▸ Aim of the task:
With pictures excluded, retype exactly every line from the one containing "poster_860.csv: [968,332,1246,492] ->" to the end of the records below.

▸ Task data:
____________

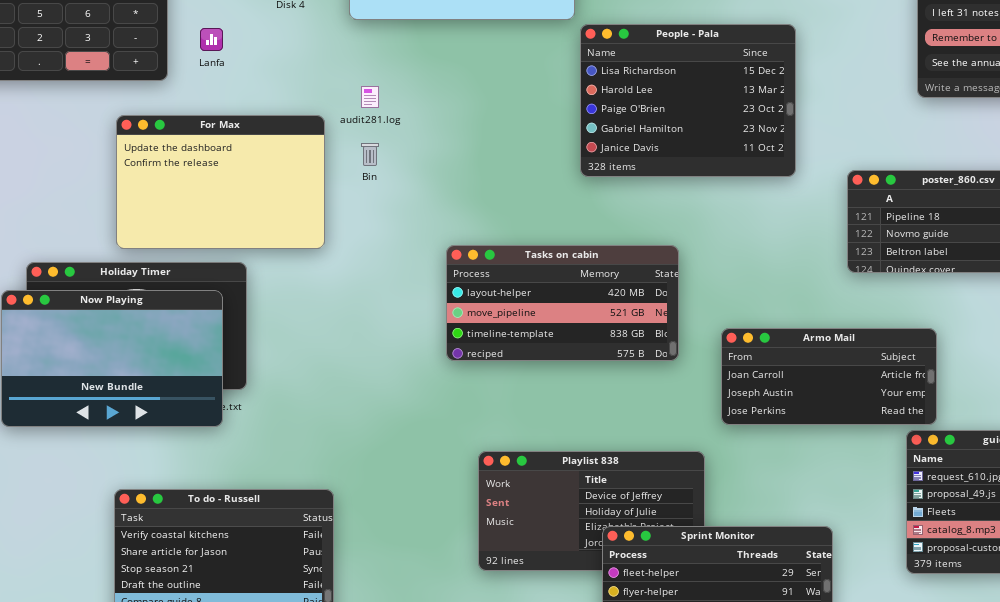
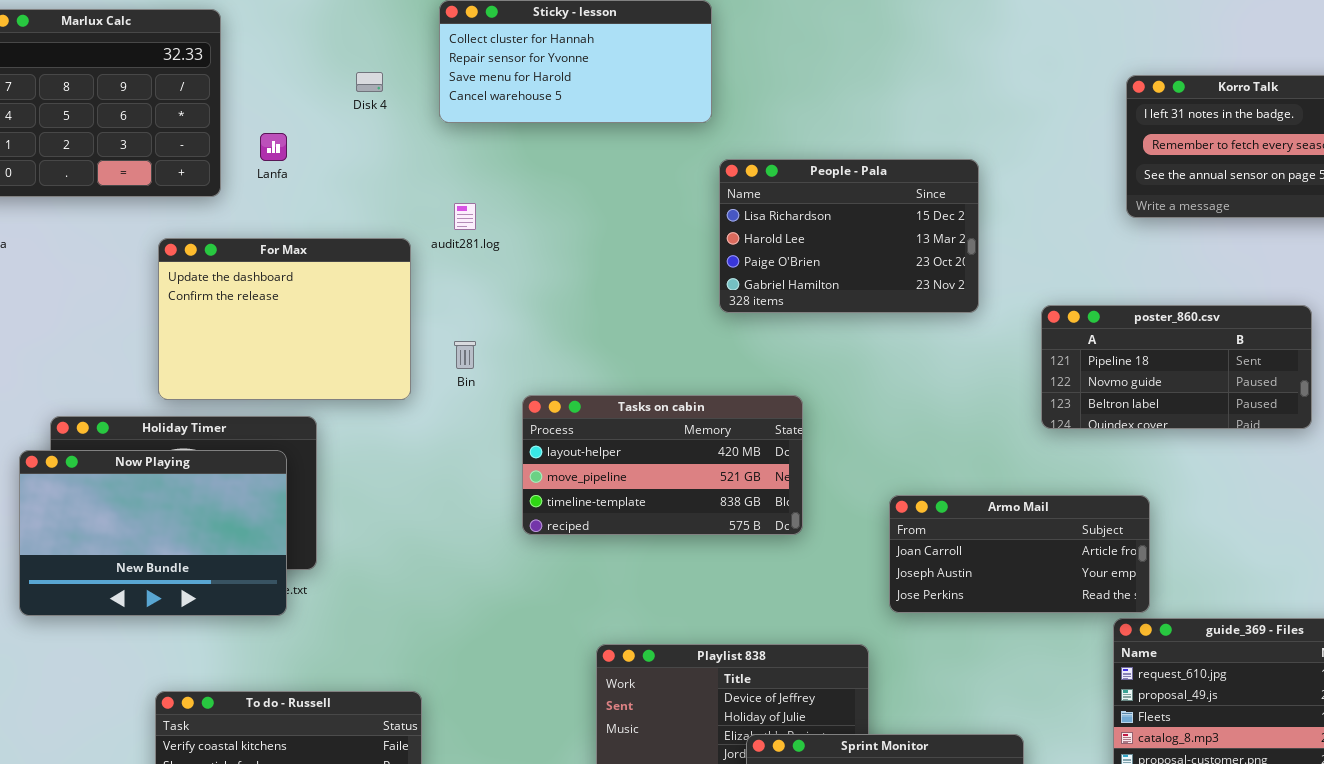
People - Pala: [580,24,796,177] -> [719,159,979,313], resized
Bin: [361,143,379,166] -> [454,341,476,369], moved
Tasks on cabin: [446,245,679,361] -> [522,395,803,535], moved

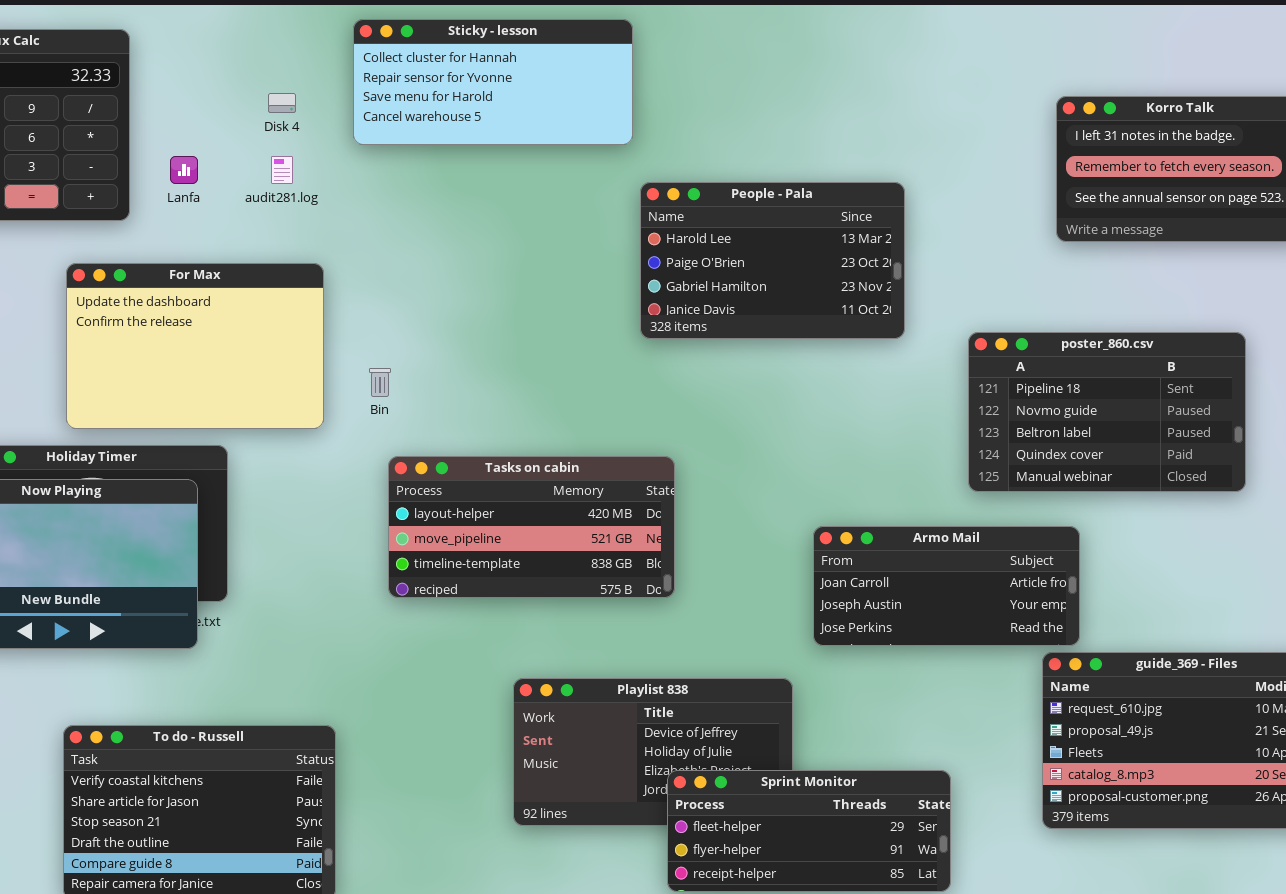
People - Pala: [719,159,979,313] -> [640,182,905,339], scrolled down 1 row
audit281.log: [454,203,476,230] -> [271,156,293,184], moved
poster_860.csv: [1041,305,1312,429] -> [968,332,1246,492], resized
Tasks on cabin: [522,395,803,535] -> [388,456,675,598], moved

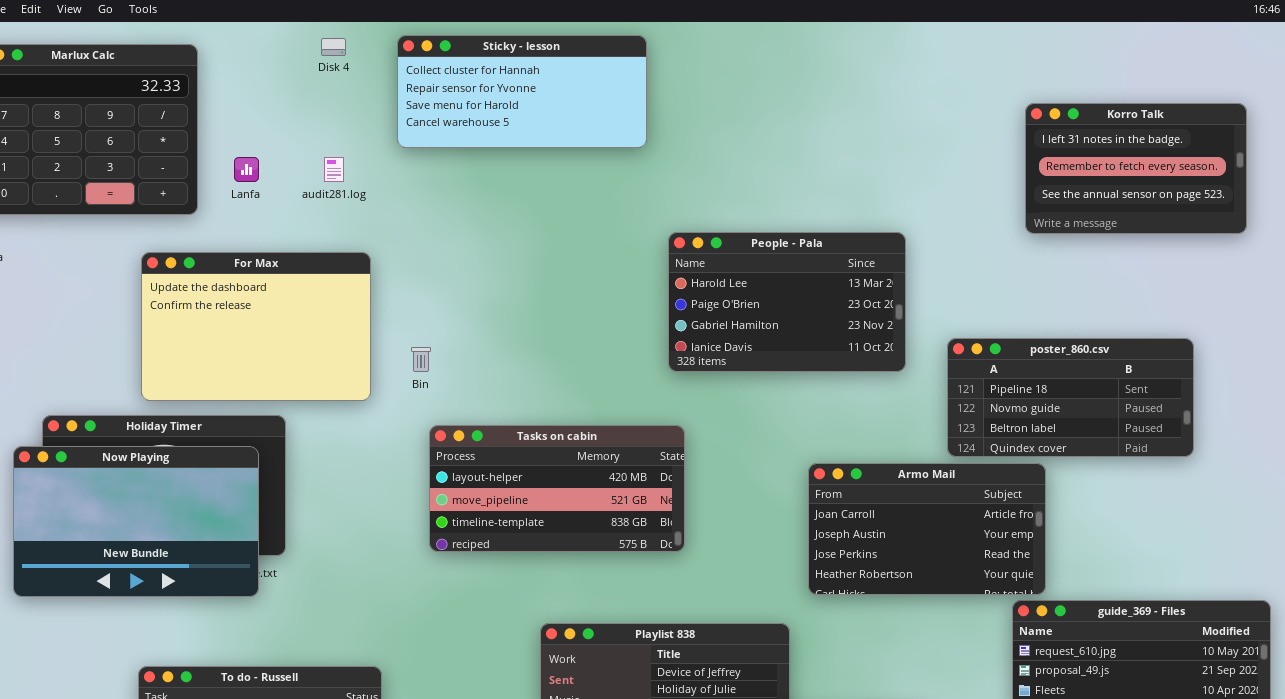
Disk 4: [268,93,296,113] -> [321,38,346,56], moved
People - Pala: [640,182,905,339] -> [668,232,906,372], moved
poster_860.csv: [968,332,1246,492] -> [947,338,1194,457], resized
Armo Mail: [813,526,1080,646] -> [808,463,1046,595], resized

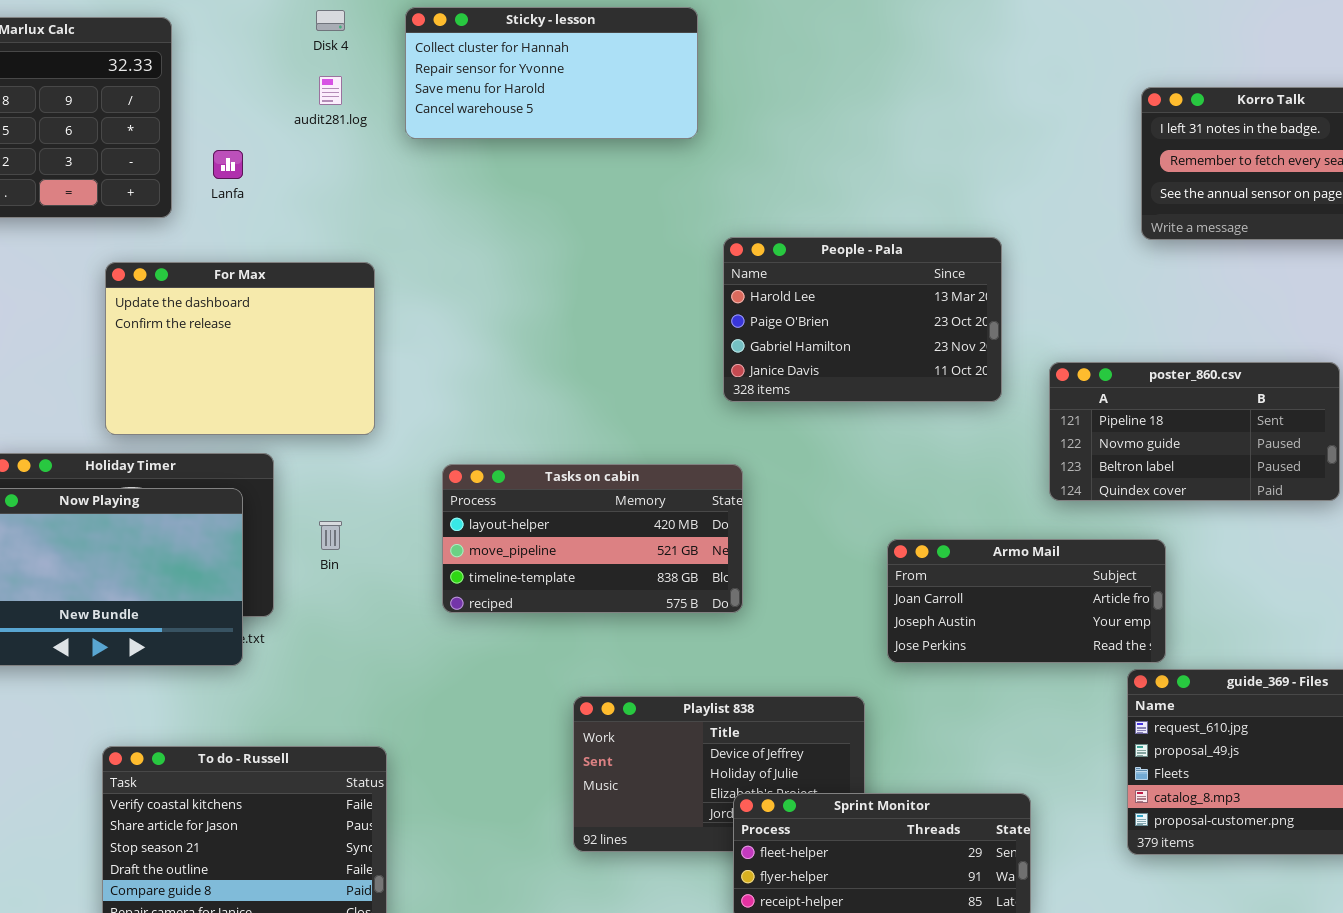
audit281.log: [324,157,344,182] -> [319,76,342,105], moved
Bin: [411,347,431,372] -> [319,521,342,550], moved
Armo Mail: [808,463,1046,595] -> [887,539,1166,663], resized

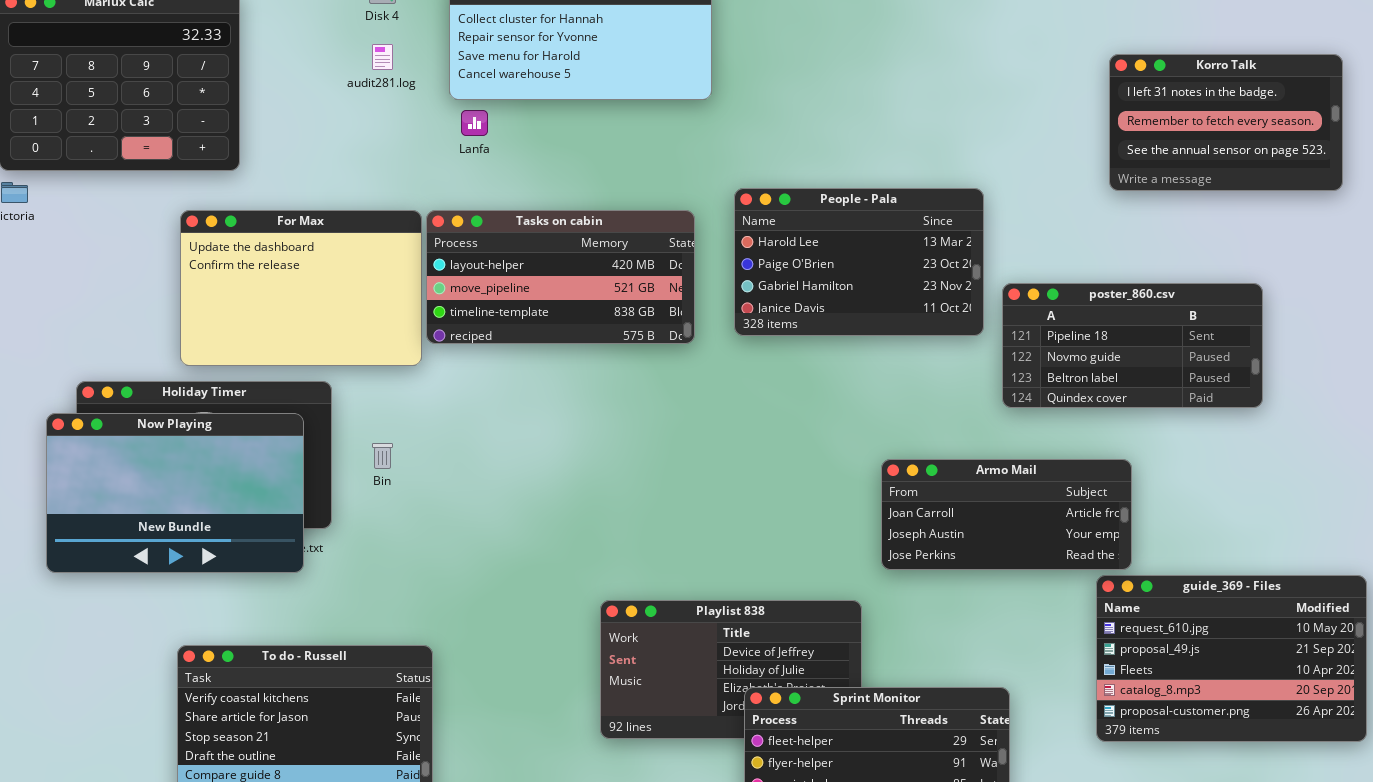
Lanfa: [213,150,243,179] -> [461,110,488,136], moved
poster_860.csv: [1049,362,1340,501] -> [1002,283,1263,408], moved
Tasks on cabin: [442,464,743,613] -> [426,210,695,344], moved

____________

▸ Exercise output:
poster_860.csv: [968,332,1246,492] -> [947,338,1194,457], resized
Armo Mail: [813,526,1080,646] -> [808,463,1046,595], resized

audit281.log: [324,157,344,182] -> [319,76,342,105], moved
Bin: [411,347,431,372] -> [319,521,342,550], moved
Armo Mail: [808,463,1046,595] -> [887,539,1166,663], resized

Lanfa: [213,150,243,179] -> [461,110,488,136], moved
poster_860.csv: [1049,362,1340,501] -> [1002,283,1263,408], moved
Tasks on cabin: [442,464,743,613] -> [426,210,695,344], moved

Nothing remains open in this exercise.